Polygon outline sequences
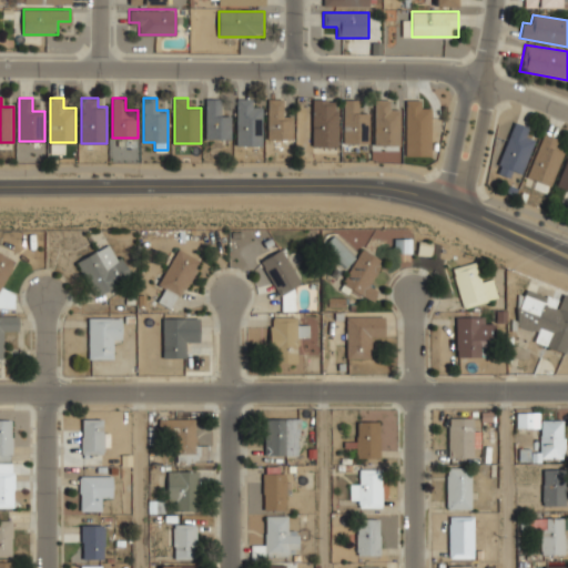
[(205,139),(230,139),(230,110),(219,110),(219,98),(205,98),(205,139)]
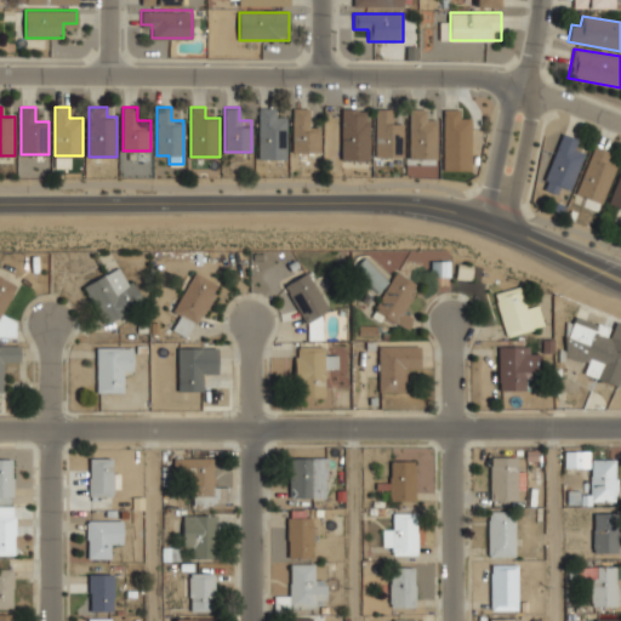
[(286,118),(273,118),(273,107),(258,107),(258,158),(286,158),(286,118)]
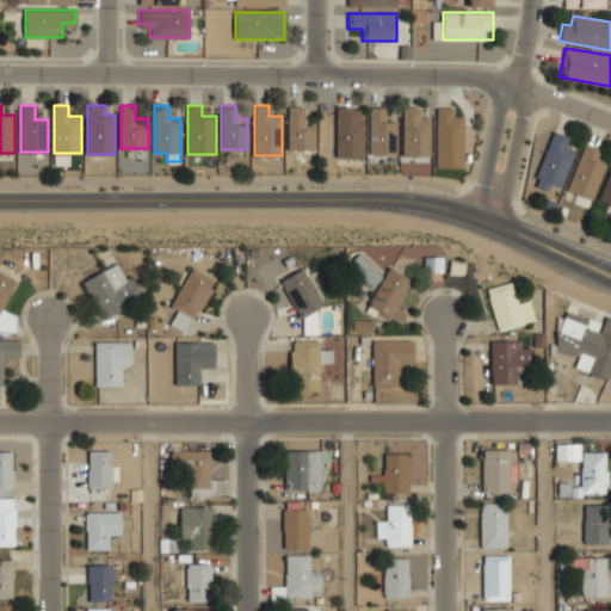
[(314,119),(301,119),(301,105),(288,105),(288,149),(314,149),(314,119)]
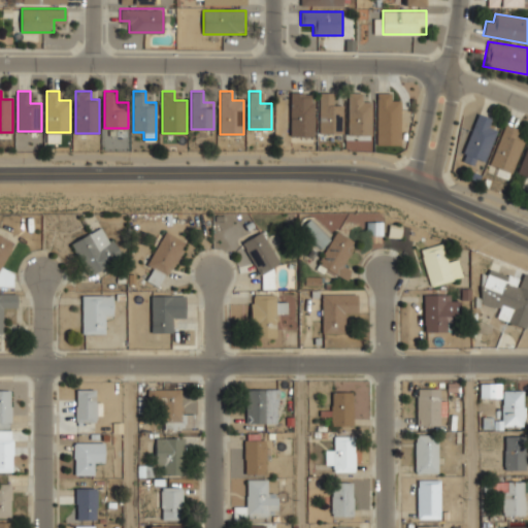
[(314,91),(290,91),(290,135),(314,135),(314,91)]
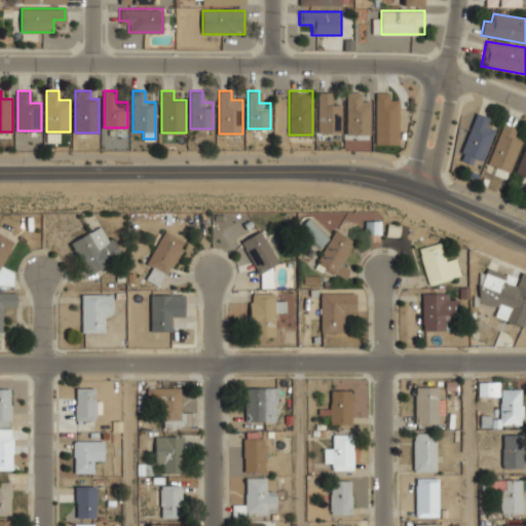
[(318,133),(342,133),(342,102),(330,102),(330,91),(318,91),(318,133)]
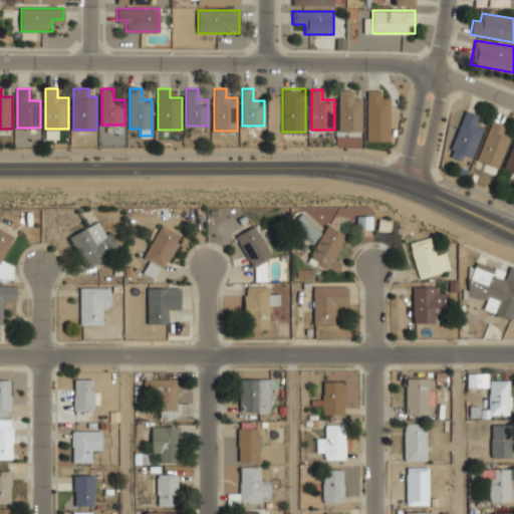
[(339,131),(361,131),(361,99),(351,99),(351,89),(339,89),(339,131)]
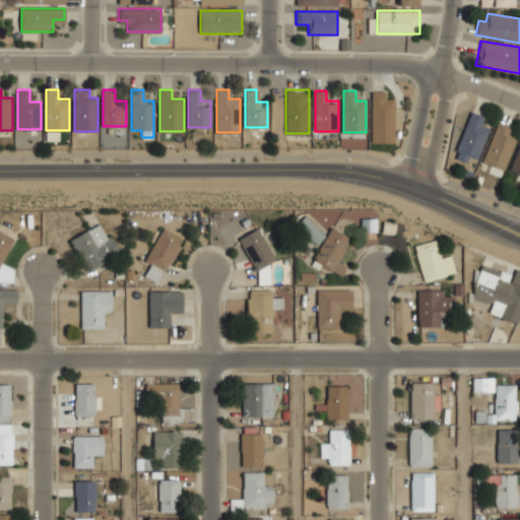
[(371,133),(395,133),(395,99),(386,99),(386,90),(371,90),(371,133)]
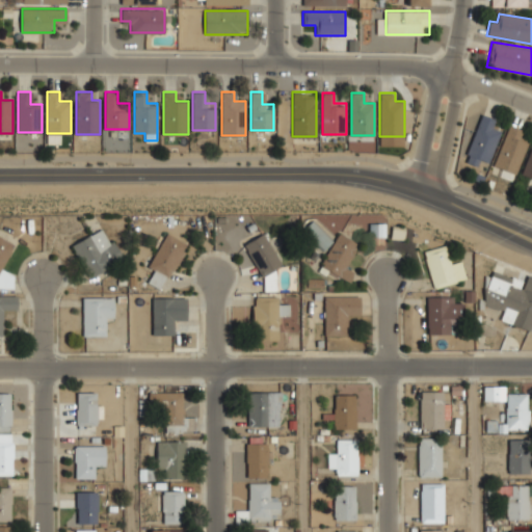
[(490,127),(494,116),(481,112),(464,159),(486,167),(500,130),(490,127)]
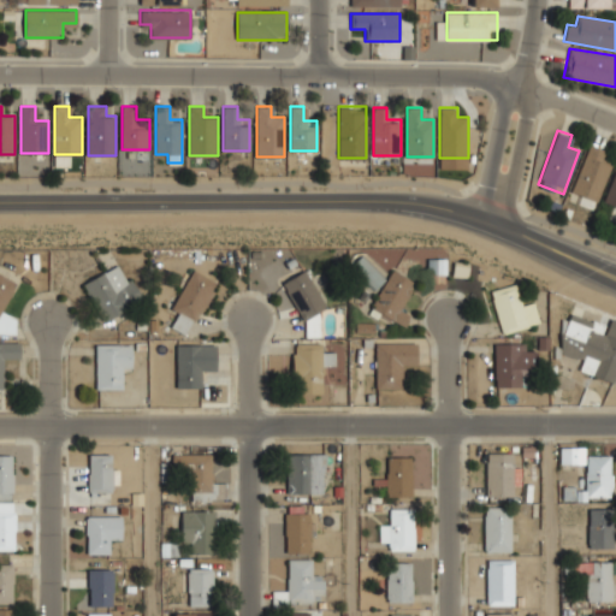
[(579,202),(596,208),(610,163),(602,159),(605,147),(587,142),(572,191),(581,194),(579,202)]
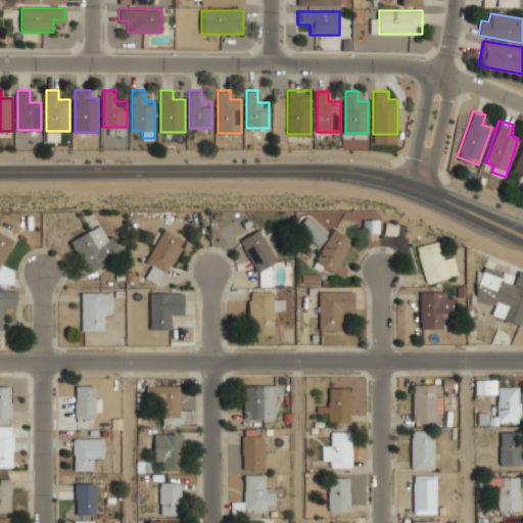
[(522,175),(522,142),(511,171),(522,175)]
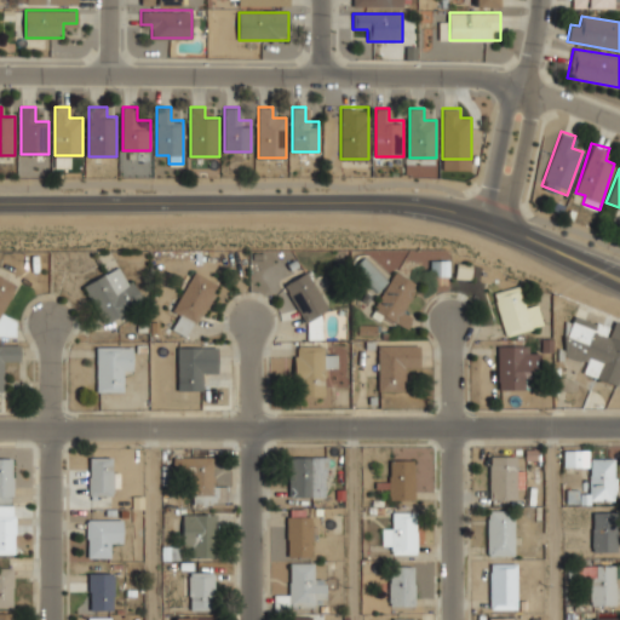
[(375,292),(388,281),(365,256),(352,267),(375,292)]
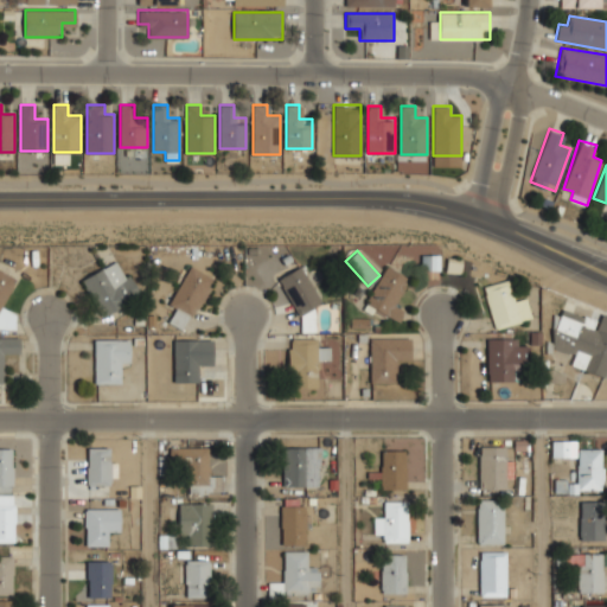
[(439,255),(421,255),(421,270),(439,270),(439,255)]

WHAT YOU HAVE TO DO:
Exactly the lines from the line with "[(522,175),(522,142),(511,171),(522,175)]" through the end of the data are to be reproduced, and no picture is to be included.

TASK OUTPUT:
[(522,175),(522,142),(511,171),(522,175)]
[(375,292),(388,281),(365,256),(352,267),(375,292)]
[(439,255),(421,255),(421,270),(439,270),(439,255)]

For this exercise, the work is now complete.